◆ **Exercise requirements**
Write out every entry exactly; the pictures do not belong in the copy.
***** Extracted information
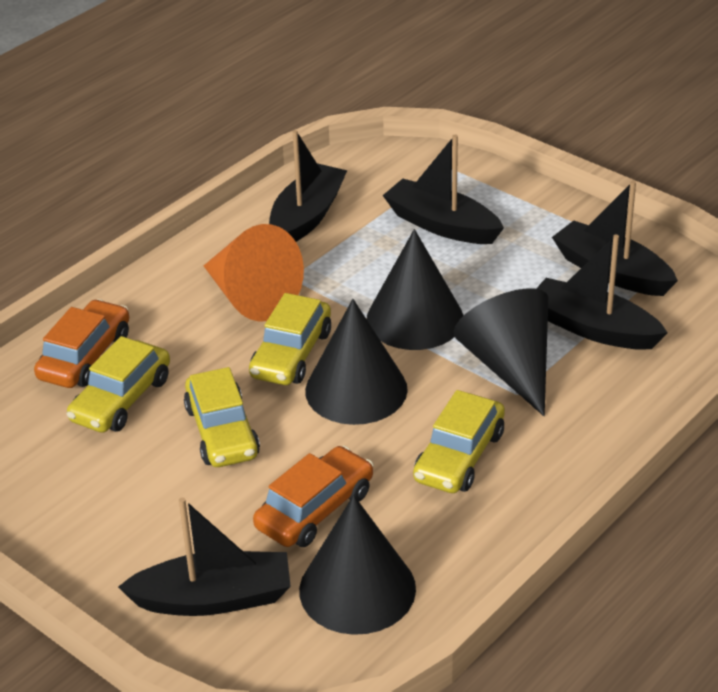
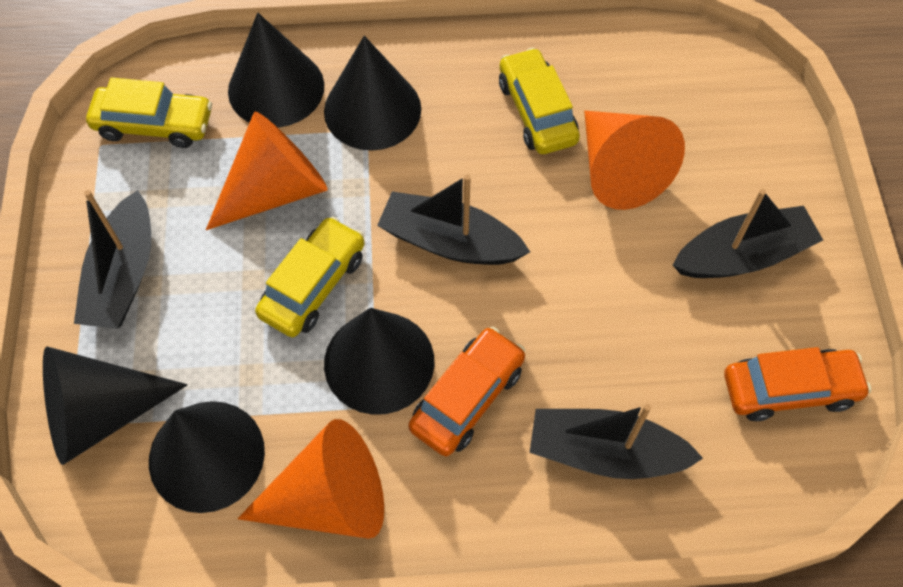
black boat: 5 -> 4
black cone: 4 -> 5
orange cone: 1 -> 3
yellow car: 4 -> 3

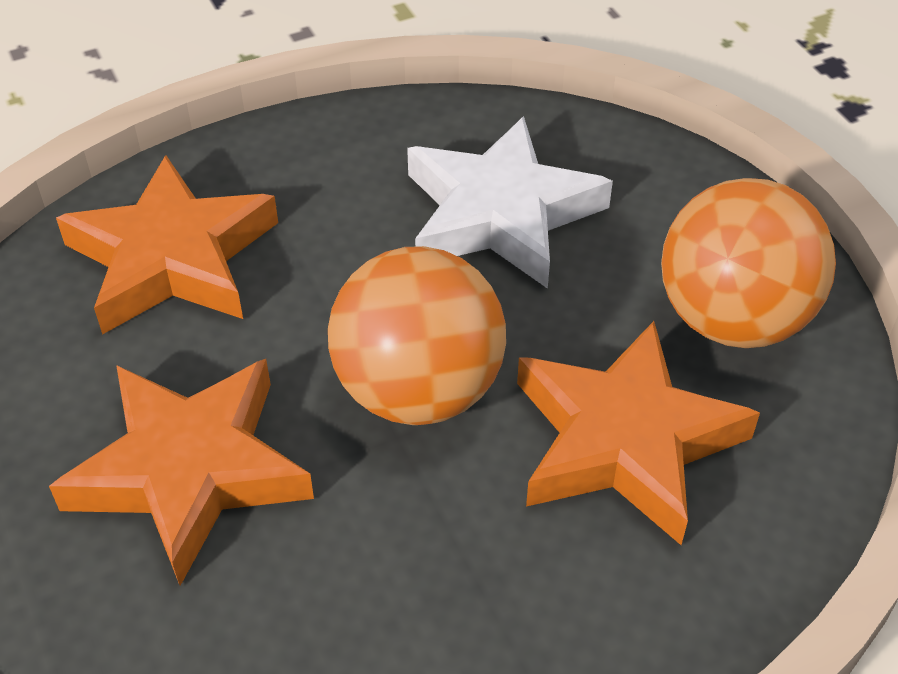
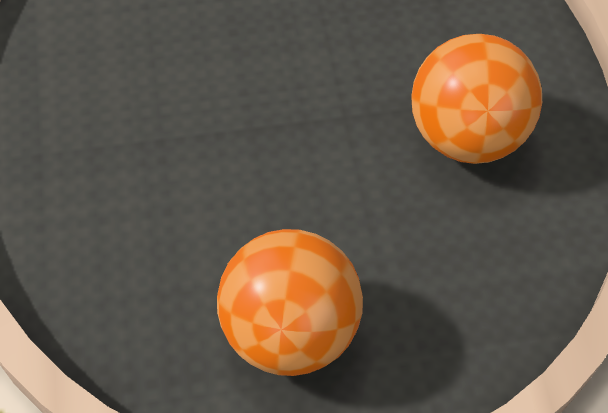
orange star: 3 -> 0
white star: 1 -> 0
**********
◆ **Exercise answer**
black boat: 5 -> 4
black cone: 4 -> 5
orange cone: 1 -> 3
yellow car: 4 -> 3

orange star: 3 -> 0
white star: 1 -> 0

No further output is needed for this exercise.